● Activity
Could you reproduce the lines below from the one with "orange cutting board: 3 -> 2" through the one with "yellow lemon: 0 -> 3"? Keep both ends and add nothing.

● Exercise data
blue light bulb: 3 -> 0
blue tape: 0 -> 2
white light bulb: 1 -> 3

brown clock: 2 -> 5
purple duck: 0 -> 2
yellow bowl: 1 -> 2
...
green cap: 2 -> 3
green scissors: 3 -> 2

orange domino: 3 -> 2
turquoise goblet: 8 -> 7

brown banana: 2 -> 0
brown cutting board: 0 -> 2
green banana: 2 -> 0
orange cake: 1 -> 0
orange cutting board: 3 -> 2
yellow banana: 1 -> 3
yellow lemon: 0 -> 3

● Response below
orange cutting board: 3 -> 2
yellow banana: 1 -> 3
yellow lemon: 0 -> 3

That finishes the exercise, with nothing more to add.